ITEMS
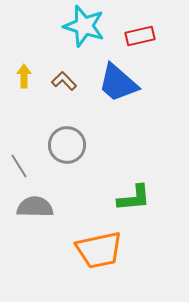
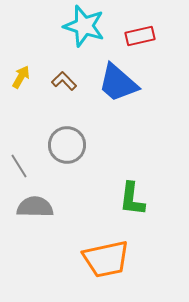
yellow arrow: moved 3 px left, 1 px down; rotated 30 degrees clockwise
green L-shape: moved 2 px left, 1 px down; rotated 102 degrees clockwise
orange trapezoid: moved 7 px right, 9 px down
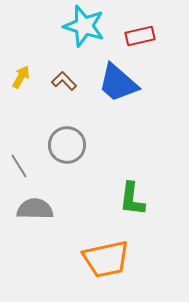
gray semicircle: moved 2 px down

--

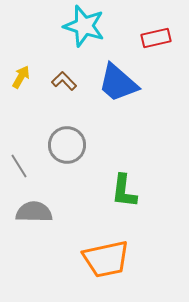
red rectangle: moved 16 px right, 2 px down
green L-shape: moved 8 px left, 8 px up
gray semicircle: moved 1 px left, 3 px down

---

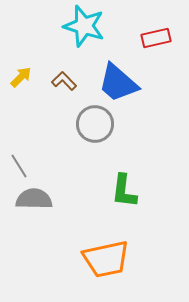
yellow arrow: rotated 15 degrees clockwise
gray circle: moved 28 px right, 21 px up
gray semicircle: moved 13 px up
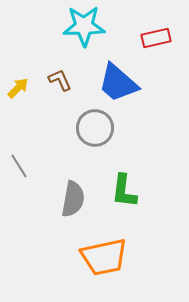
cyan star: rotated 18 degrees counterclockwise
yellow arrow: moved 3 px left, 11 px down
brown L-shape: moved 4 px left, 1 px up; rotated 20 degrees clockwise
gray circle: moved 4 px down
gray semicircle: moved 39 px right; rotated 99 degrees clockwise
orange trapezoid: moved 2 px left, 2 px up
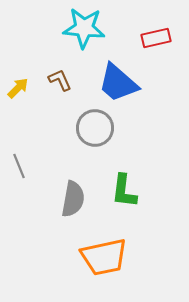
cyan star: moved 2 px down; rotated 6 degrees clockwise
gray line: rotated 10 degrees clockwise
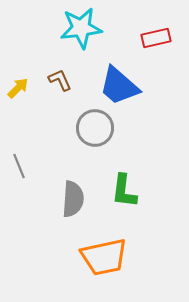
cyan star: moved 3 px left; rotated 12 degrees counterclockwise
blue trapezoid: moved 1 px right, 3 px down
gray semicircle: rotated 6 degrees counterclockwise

GOAL OF THE EXERCISE
Please copy the items above, from the line with "yellow arrow: moved 3 px left, 1 px" up to and including the line with "orange trapezoid: moved 7 px right, 9 px down". Reproduce each line without any change.

TASK ANSWER
yellow arrow: moved 3 px left, 1 px down; rotated 30 degrees clockwise
green L-shape: moved 2 px left, 1 px down; rotated 102 degrees clockwise
orange trapezoid: moved 7 px right, 9 px down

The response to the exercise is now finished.